Task statement>
When you write out the listing, keep every word as it stands and drop the pictures.
++++
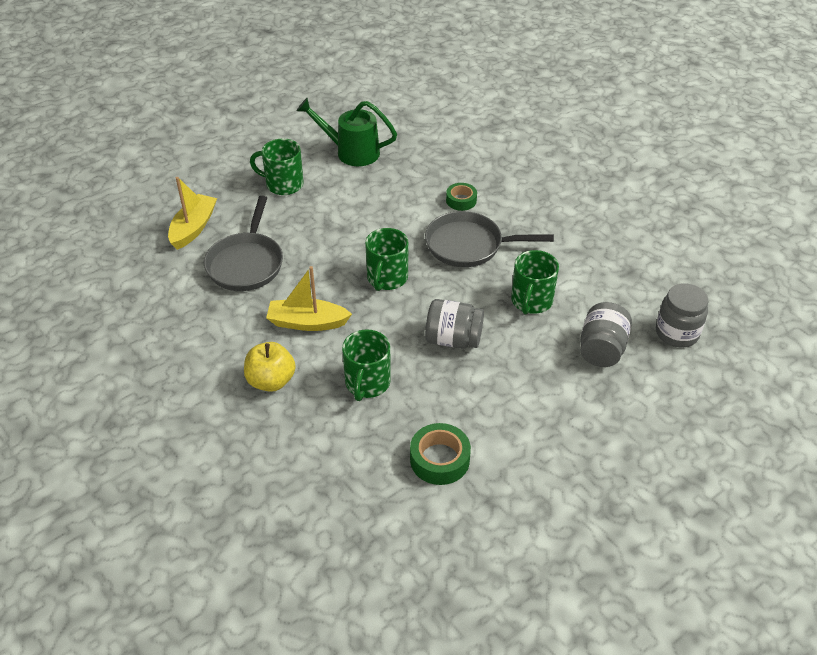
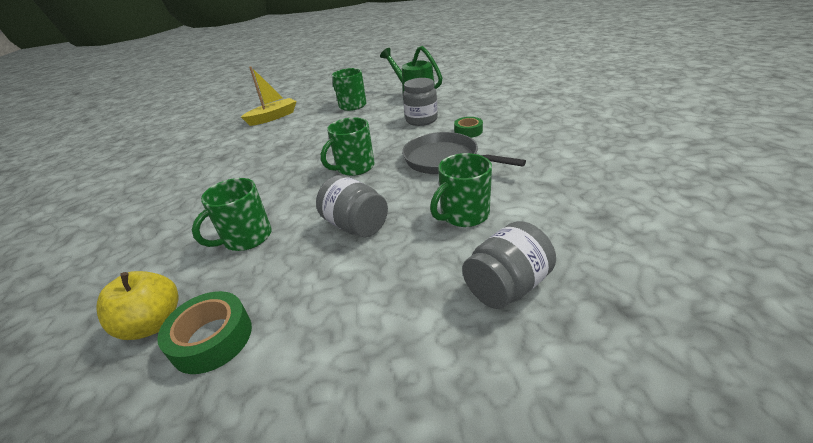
camera: 35 degrees right, 10 degrees down
(246, 263) = (276, 139): grey pan -> none
(271, 381) = (189, 213): yellow apple -> yellow apple (153, 324)
(307, 322) = (264, 182): yellow boat -> none
(677, 333) = (633, 302): grey jar -> grey jar (421, 120)

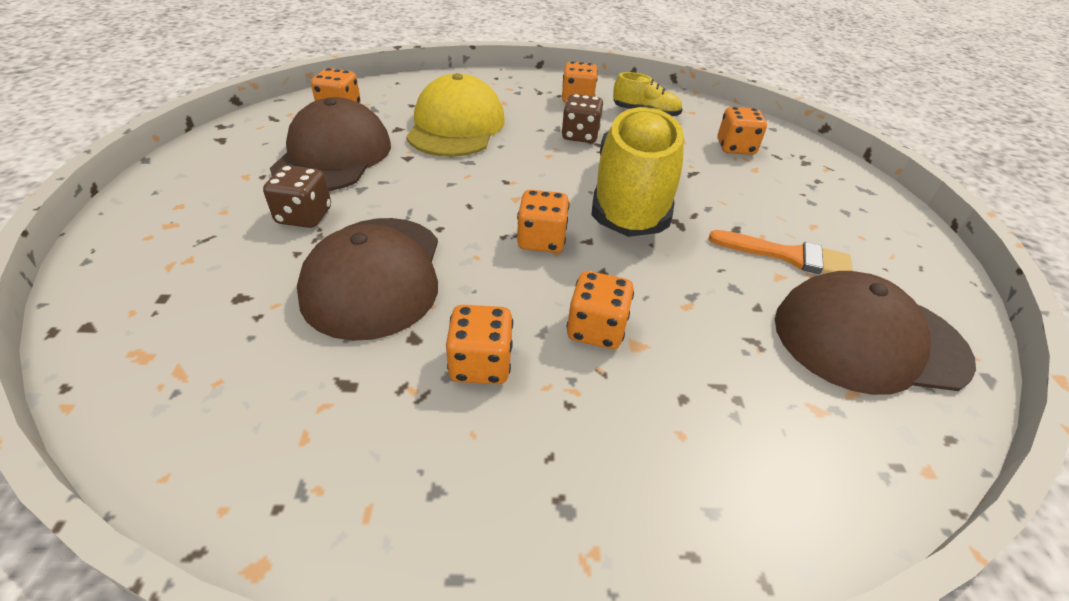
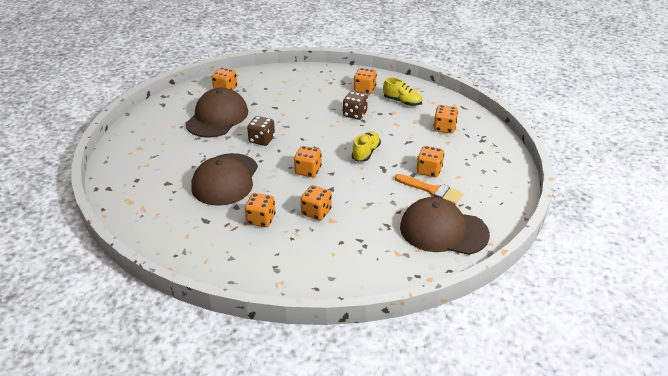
camera: 15 degrees right, 5 degrees down
(304, 216) = (198, 149): brown dice -> brown dice (261, 140)
(456, 126) = (286, 104): yellow cap -> none
(632, 197) = (366, 153): yellow shoe -> yellow shoe, size x0.45
(759, 220) = (429, 171): none -> orange dice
++++
Response to this task>
camera: 35 degrees right, 10 degrees down
(246, 263) = (276, 139): grey pan -> none
(271, 381) = (189, 213): yellow apple -> yellow apple (153, 324)
(307, 322) = (264, 182): yellow boat -> none
(677, 333) = (633, 302): grey jar -> grey jar (421, 120)

camera: 15 degrees right, 5 degrees down
(304, 216) = (198, 149): brown dice -> brown dice (261, 140)
(456, 126) = (286, 104): yellow cap -> none
(632, 197) = (366, 153): yellow shoe -> yellow shoe, size x0.45
(759, 220) = (429, 171): none -> orange dice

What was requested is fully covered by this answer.